> **Description of the task**
Please return only the lines from the one showing "H2: lamp 6V (OUT, VDD) -> lamp 6V (DRV, OUT)" to the end of the entries, keeping both ends and dropping every picture.

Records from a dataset
────

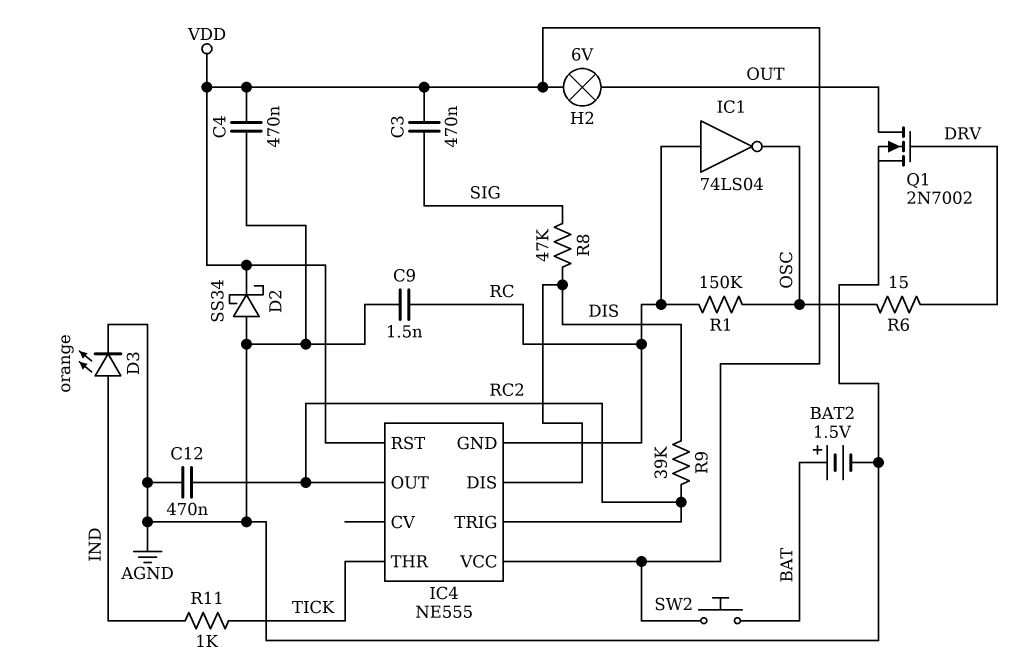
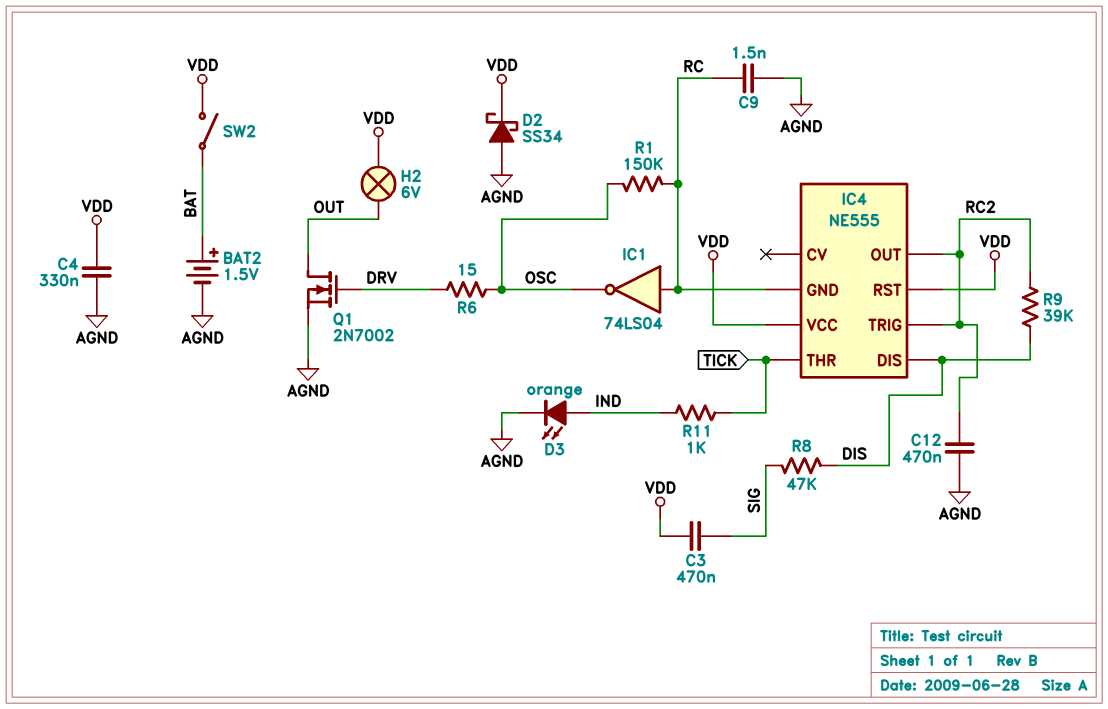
C4: 470nF (AGND, VDD) -> 330nF (AGND, VDD)
SW2: button (BAT, VDD) -> switch (BAT, VDD)

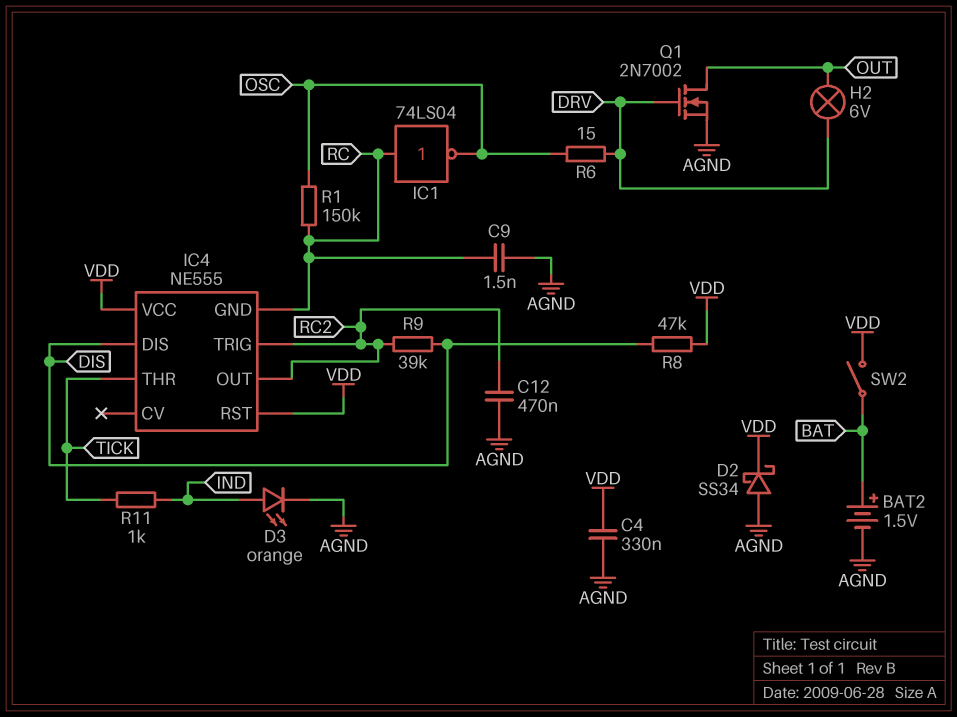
C3: 470nF (SIG, VDD) -> none
H2: lamp 6V (OUT, VDD) -> lamp 6V (DRV, OUT)
R8: 47k (DIS, SIG) -> 47k (DIS, VDD)

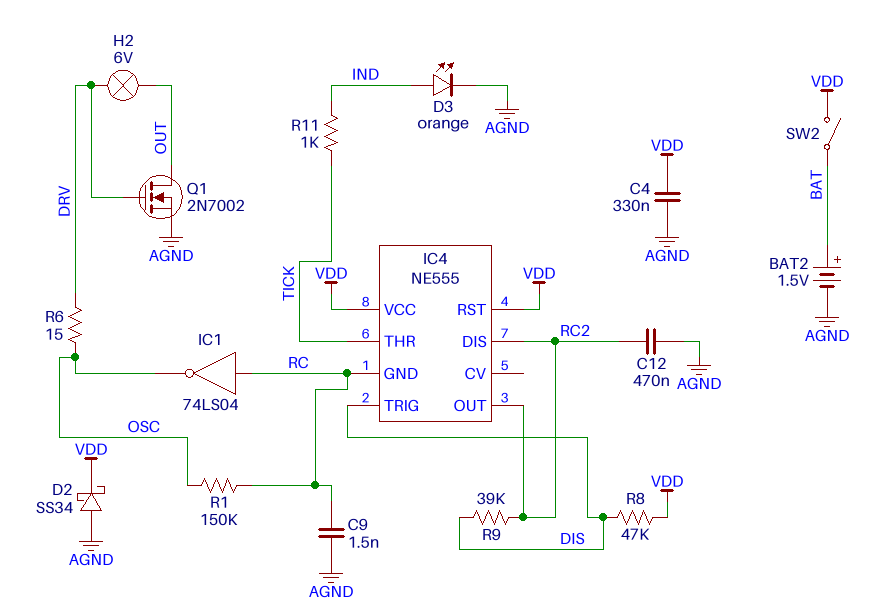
IC4 pin DIS: DIS -> RC2
IC4 pin TRIG: RC2 -> DIS

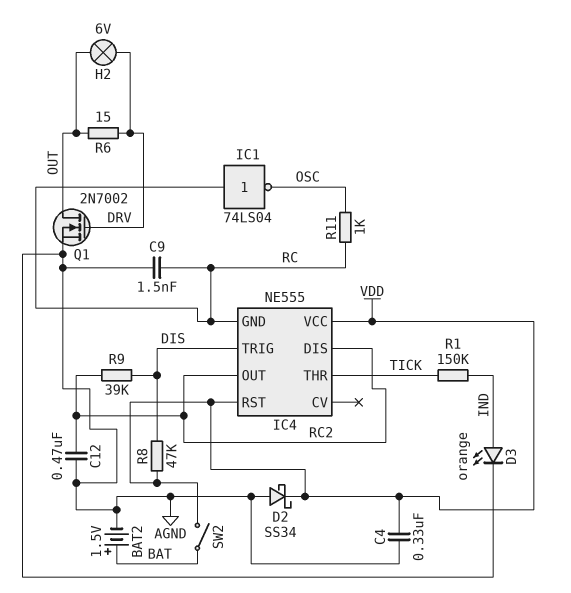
R1: 150k (OSC, RC) -> 150k (IND, TICK)
R6: 15 (DRV, OSC) -> 15 (DRV, OUT)
R11: 1k (IND, TICK) -> 1k (OSC, RC)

────

> **Response to this task**
H2: lamp 6V (OUT, VDD) -> lamp 6V (DRV, OUT)
R8: 47k (DIS, SIG) -> 47k (DIS, VDD)

IC4 pin DIS: DIS -> RC2
IC4 pin TRIG: RC2 -> DIS

R1: 150k (OSC, RC) -> 150k (IND, TICK)
R6: 15 (DRV, OSC) -> 15 (DRV, OUT)
R11: 1k (IND, TICK) -> 1k (OSC, RC)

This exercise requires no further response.